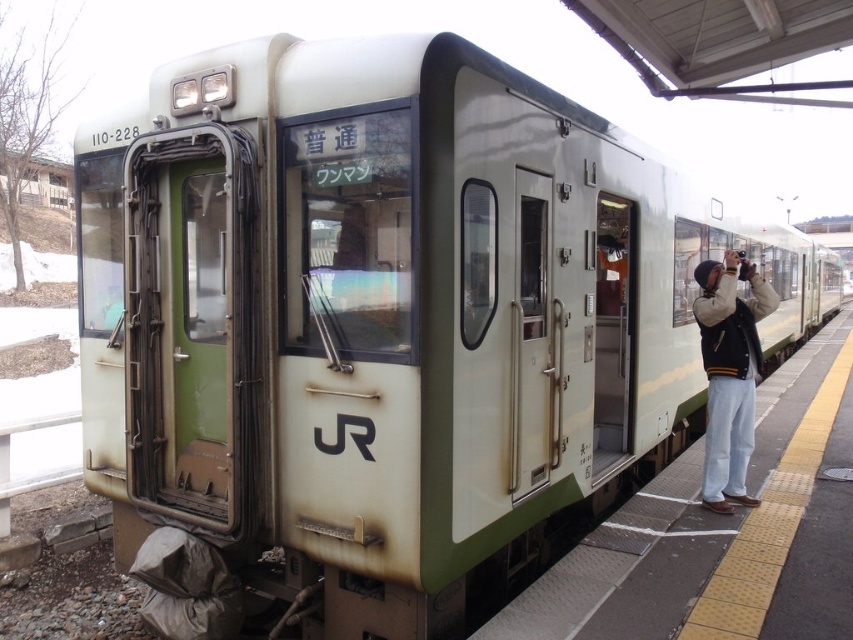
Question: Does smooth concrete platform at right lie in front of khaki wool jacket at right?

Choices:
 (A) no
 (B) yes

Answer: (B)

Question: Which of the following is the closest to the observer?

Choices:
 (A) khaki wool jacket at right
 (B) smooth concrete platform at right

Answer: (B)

*PROBLEM REQUIREMENTS*
Please reproduce the data above line for line without changes, leaving out the picture.

*ANSWER BOX*
Question: Does smooth concrete platform at right lie in front of khaki wool jacket at right?

Choices:
 (A) no
 (B) yes

Answer: (B)

Question: Which of the following is the closest to the observer?

Choices:
 (A) khaki wool jacket at right
 (B) smooth concrete platform at right

Answer: (B)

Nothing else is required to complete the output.